* Supplied information
———
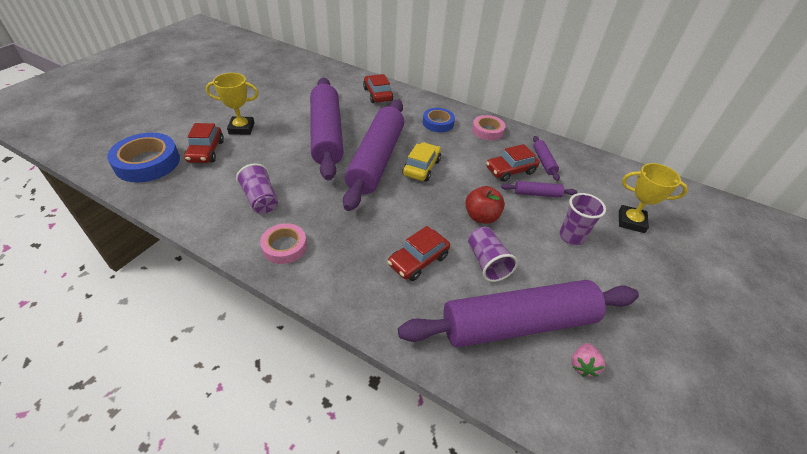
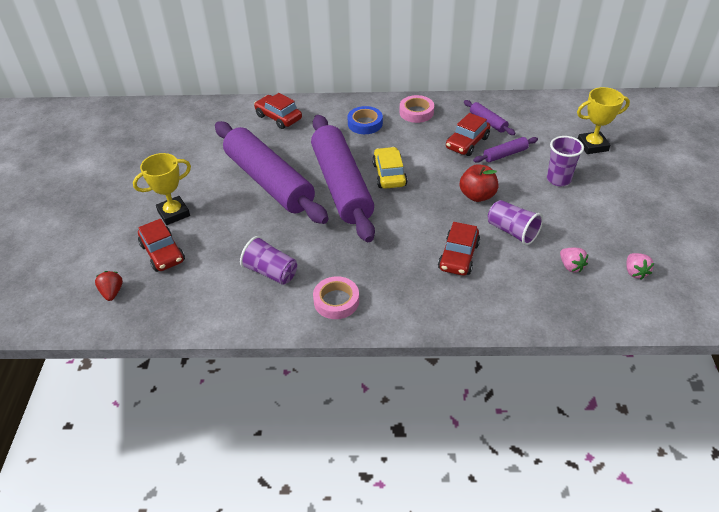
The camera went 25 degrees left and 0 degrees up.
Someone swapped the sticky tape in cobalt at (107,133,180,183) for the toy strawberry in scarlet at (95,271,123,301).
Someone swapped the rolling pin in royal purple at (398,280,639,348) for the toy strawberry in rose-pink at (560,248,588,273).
———
* Problem statement
Leaving the images out, retype all the material above exactly.

* Exercise answer
The camera went 25 degrees left and 0 degrees up.
Someone swapped the sticky tape in cobalt at (107,133,180,183) for the toy strawberry in scarlet at (95,271,123,301).
Someone swapped the rolling pin in royal purple at (398,280,639,348) for the toy strawberry in rose-pink at (560,248,588,273).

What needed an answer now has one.